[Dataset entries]
BEGIN

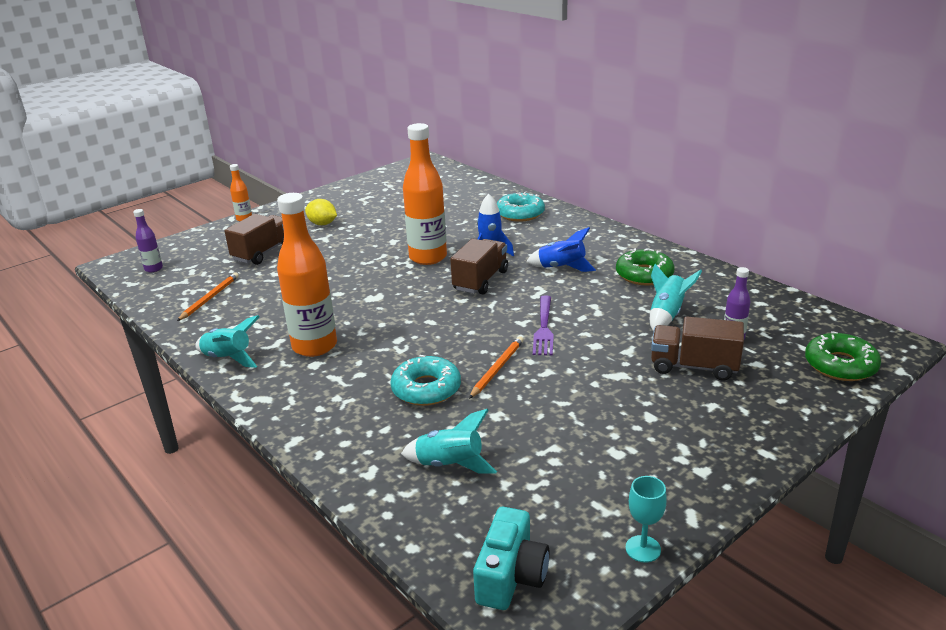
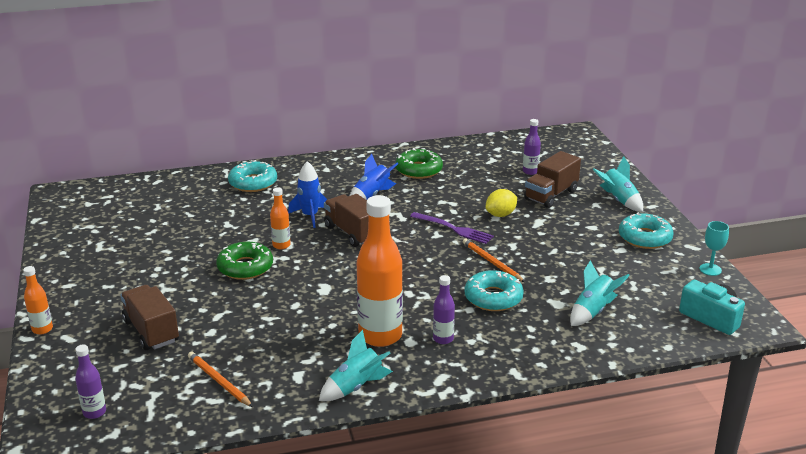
camera: 65 degrees left, 0 degrees up
(322, 224) = (130, 283): yellow lemon -> yellow lemon (500, 215)
(329, 380) = (443, 339): none -> purple bottle
(428, 257) = (281, 245): orange bottle -> orange bottle, size x0.47
(667, 315) = (481, 181): turquoise rocket -> turquoise rocket (618, 200)
(669, 466) = (644, 238): none -> turquoise donut
(840, 365) = (587, 154): green donut -> green donut (245, 267)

END

**Problem to solve:** Your answer must consist only of the lines from the one with "(428, 257) = (281, 245): orange" through the final line of the entries, each retyped exactly.

**Task answer:**
(428, 257) = (281, 245): orange bottle -> orange bottle, size x0.47
(667, 315) = (481, 181): turquoise rocket -> turquoise rocket (618, 200)
(669, 466) = (644, 238): none -> turquoise donut
(840, 365) = (587, 154): green donut -> green donut (245, 267)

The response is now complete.